(Supplied material)

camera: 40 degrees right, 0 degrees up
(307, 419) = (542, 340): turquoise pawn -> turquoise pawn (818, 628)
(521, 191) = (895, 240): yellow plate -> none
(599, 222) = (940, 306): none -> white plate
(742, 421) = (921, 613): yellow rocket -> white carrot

(End Supplied material)
(Supplied material)

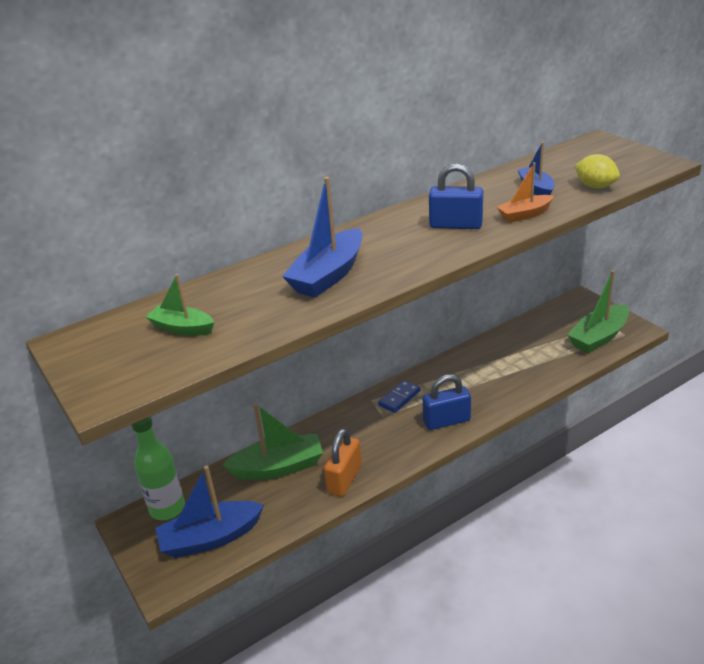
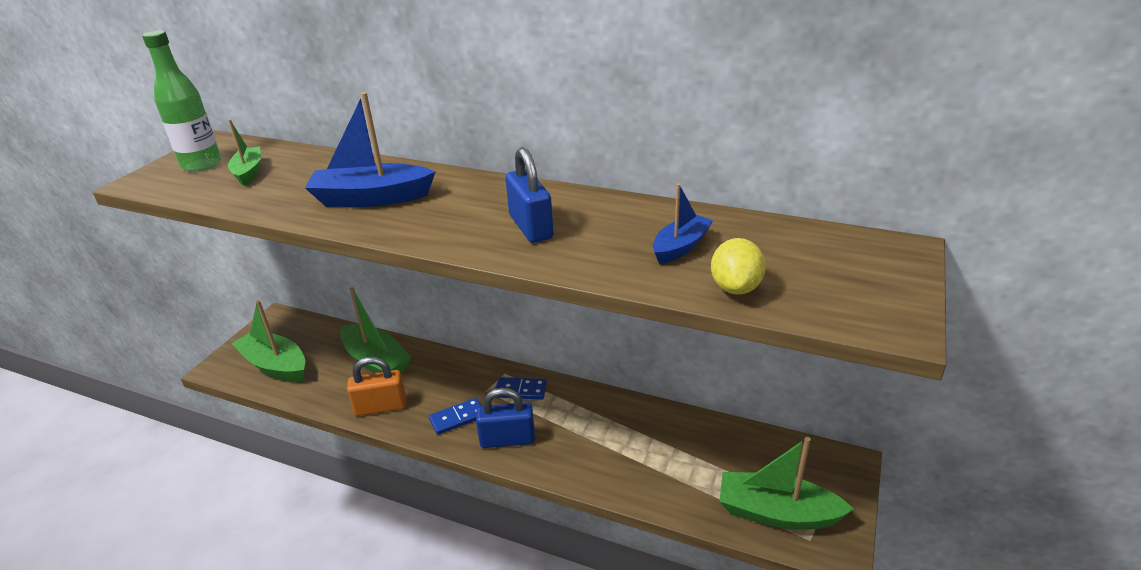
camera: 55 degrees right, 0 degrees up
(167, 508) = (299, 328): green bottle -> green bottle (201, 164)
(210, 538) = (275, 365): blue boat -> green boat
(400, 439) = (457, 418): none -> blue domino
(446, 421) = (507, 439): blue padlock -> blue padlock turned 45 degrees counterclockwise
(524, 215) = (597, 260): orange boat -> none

(End Supplied material)

=== Problem statement ===
Only the lines above from the line with "(446, 421) = (507, 439): blue" to the line with "(524, 215) = (597, 260): orange boat -> none", those two lines included, should be reproduced exactly.

=== Answer section ===
(446, 421) = (507, 439): blue padlock -> blue padlock turned 45 degrees counterclockwise
(524, 215) = (597, 260): orange boat -> none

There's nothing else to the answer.